• _PROMPT_: Reading through the lines below, count those that include the string "DIGITS"; the answer is that number and nothing else.

Source records:
···

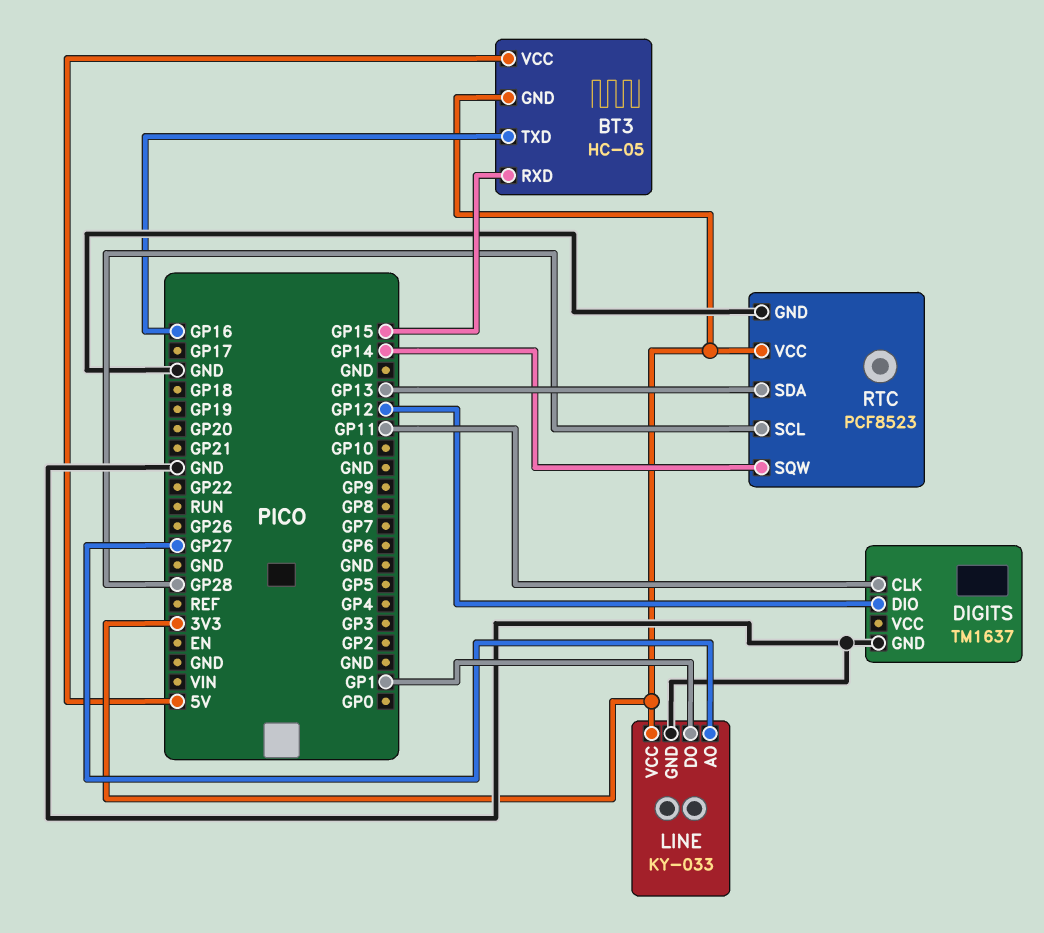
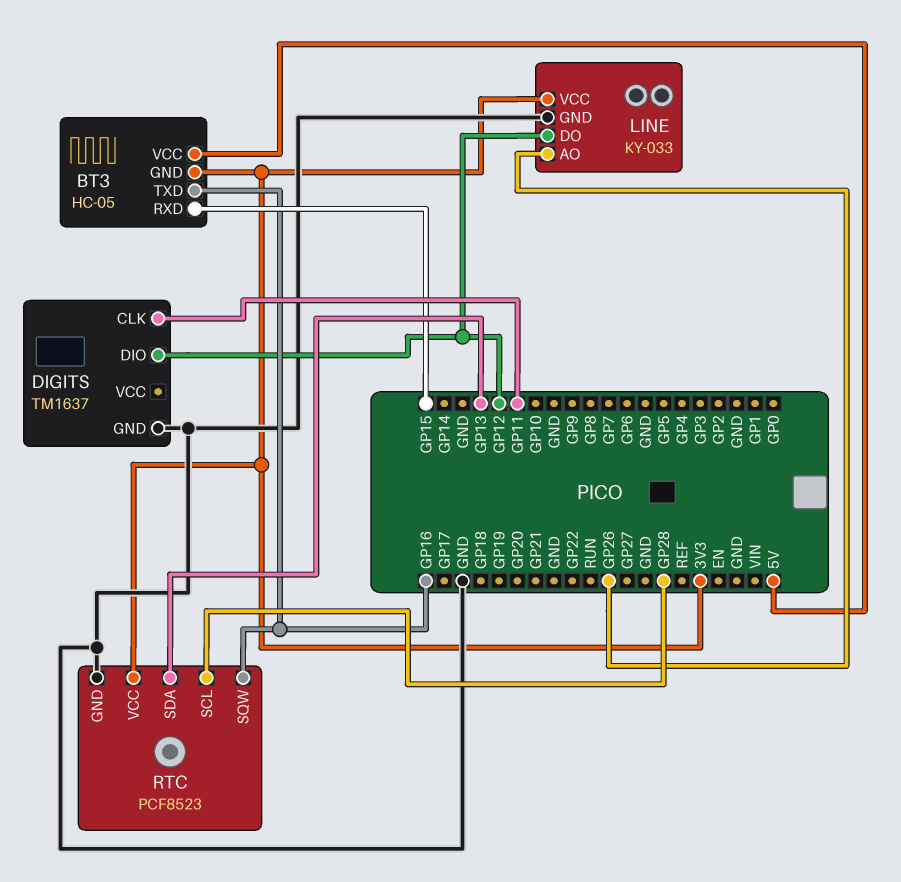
LINE pin AO: GP27 -> GP26
LINE pin DO: GP1 -> GP12
RTC pin SQW: GP14 -> GP16

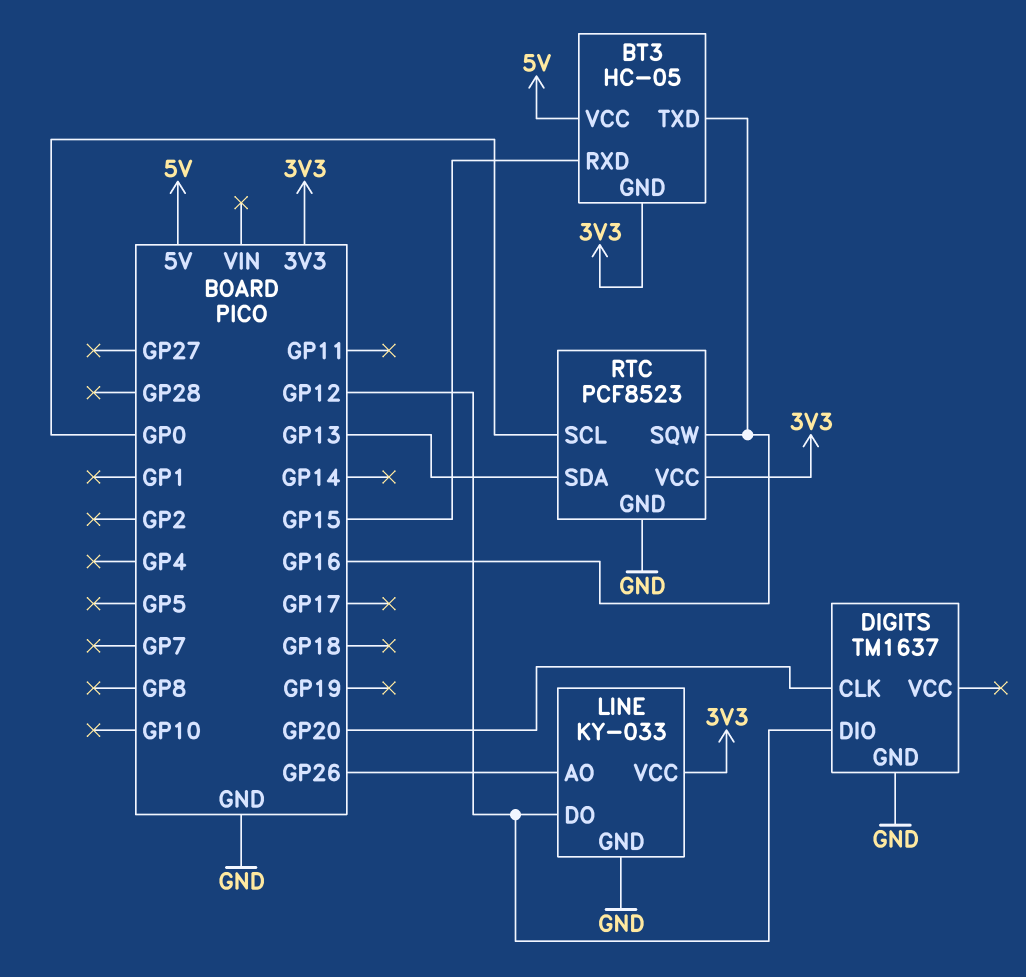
DIGITS pin CLK: GP11 -> GP20
RTC pin SCL: GP28 -> GP0

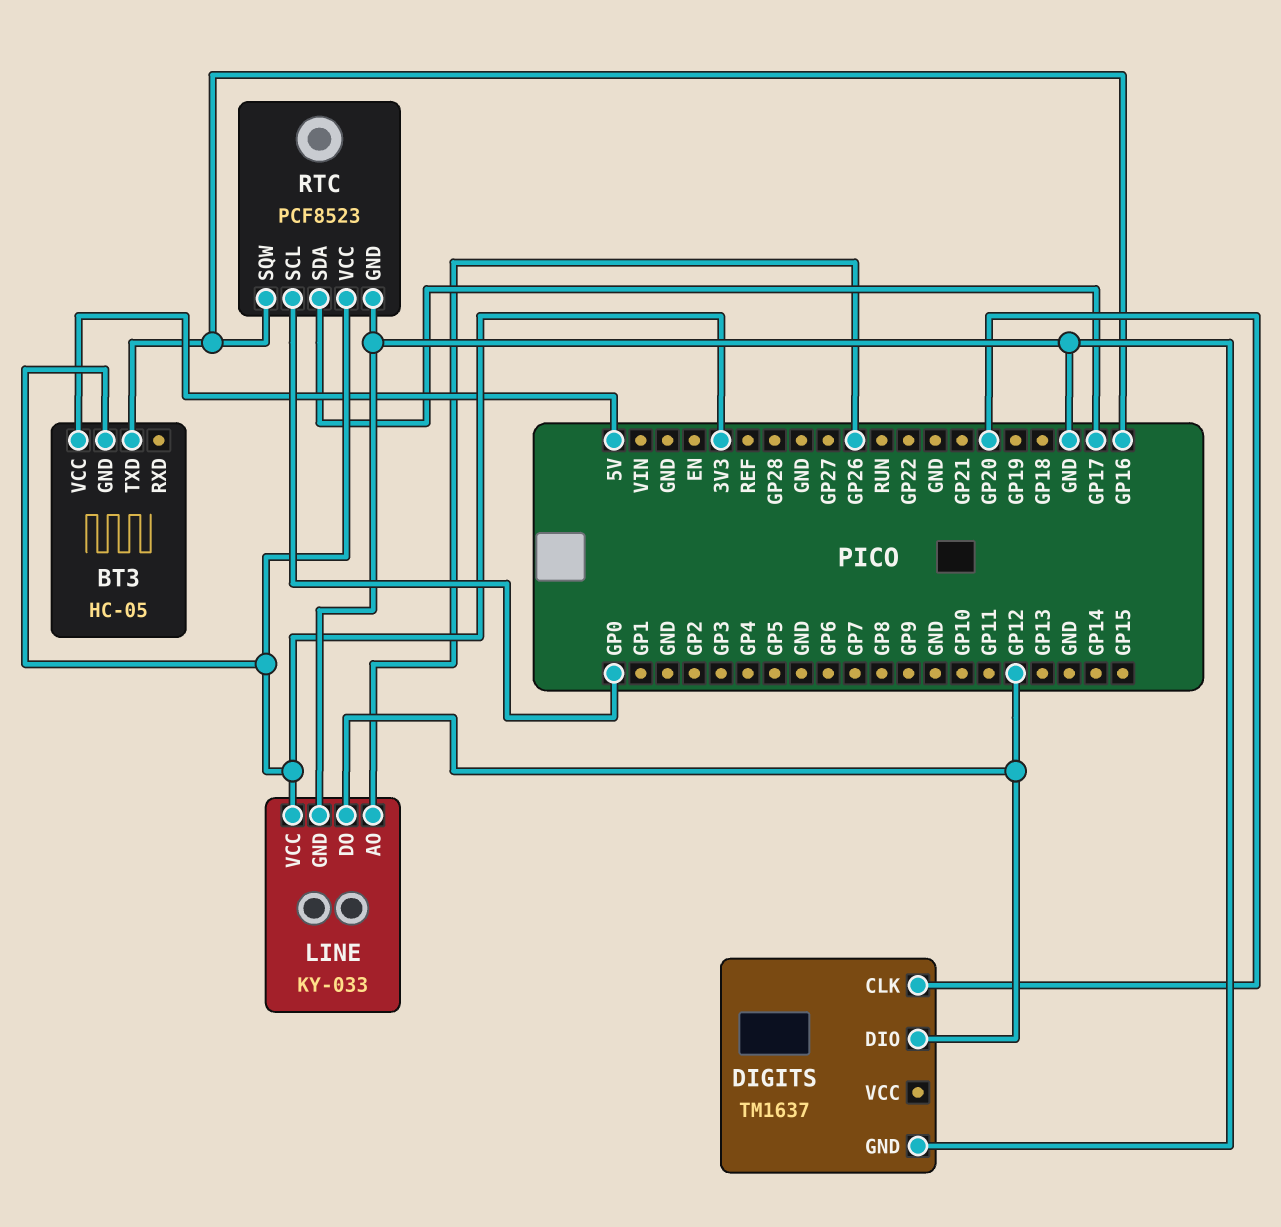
BT3 pin RXD: GP15 -> none
RTC pin SDA: GP13 -> GP17

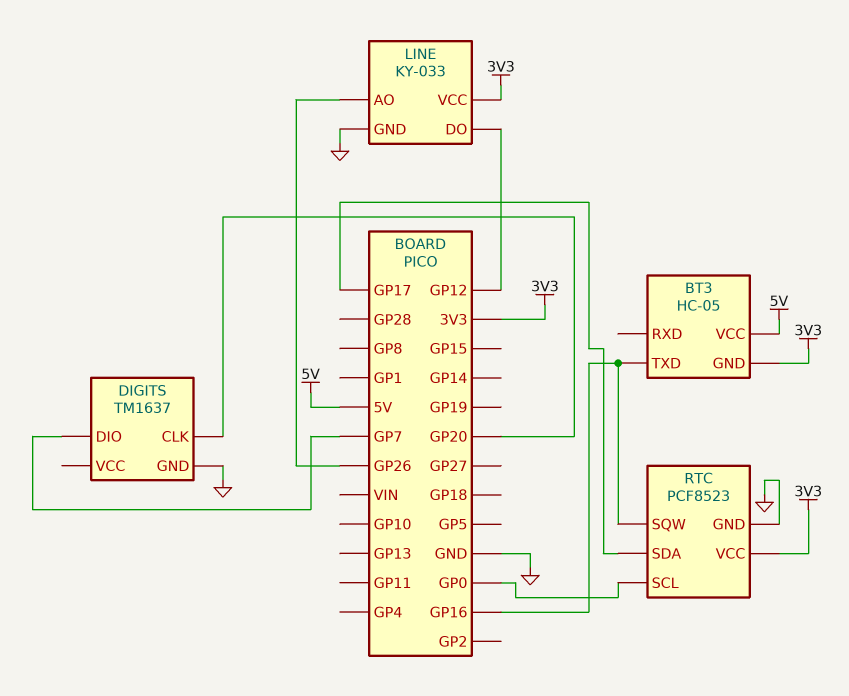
DIGITS pin DIO: GP12 -> GP7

···

• _EXERCISE ANSWER_: 2